■ PROBLEM DETAILS
Everything from the line that contains "U2 pin VOUT: +12V -> GND" through the final line of the records should be written out exactly, and nothing outside that span.

■ RECORDS PROVIDED
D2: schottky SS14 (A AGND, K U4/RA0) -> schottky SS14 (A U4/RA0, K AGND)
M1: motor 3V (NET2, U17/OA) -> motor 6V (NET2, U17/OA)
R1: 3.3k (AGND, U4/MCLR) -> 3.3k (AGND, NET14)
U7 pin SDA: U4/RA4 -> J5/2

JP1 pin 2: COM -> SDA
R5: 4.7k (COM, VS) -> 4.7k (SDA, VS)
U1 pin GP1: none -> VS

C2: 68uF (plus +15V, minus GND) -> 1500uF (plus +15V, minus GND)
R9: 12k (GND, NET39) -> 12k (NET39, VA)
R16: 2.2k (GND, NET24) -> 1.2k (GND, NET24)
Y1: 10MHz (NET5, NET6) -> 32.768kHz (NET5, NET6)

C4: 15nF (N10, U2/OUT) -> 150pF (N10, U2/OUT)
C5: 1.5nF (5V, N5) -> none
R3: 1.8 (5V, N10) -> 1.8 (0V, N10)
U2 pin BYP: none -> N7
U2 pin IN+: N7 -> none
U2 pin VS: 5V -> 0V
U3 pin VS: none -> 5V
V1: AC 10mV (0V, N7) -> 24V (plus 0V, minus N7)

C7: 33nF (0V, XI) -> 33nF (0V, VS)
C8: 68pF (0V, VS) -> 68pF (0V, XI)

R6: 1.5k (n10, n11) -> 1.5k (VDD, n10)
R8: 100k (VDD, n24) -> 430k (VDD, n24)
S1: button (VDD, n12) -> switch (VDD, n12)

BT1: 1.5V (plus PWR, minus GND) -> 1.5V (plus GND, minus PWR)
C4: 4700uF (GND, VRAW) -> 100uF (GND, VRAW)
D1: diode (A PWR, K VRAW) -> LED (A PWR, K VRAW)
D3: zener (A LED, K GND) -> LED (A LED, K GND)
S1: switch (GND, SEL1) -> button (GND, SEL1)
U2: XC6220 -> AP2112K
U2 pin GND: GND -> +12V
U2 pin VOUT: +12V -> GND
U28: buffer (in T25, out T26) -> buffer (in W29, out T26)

■ SOLUTION FOR THIS PROBLEM
U2 pin VOUT: +12V -> GND
U28: buffer (in T25, out T26) -> buffer (in W29, out T26)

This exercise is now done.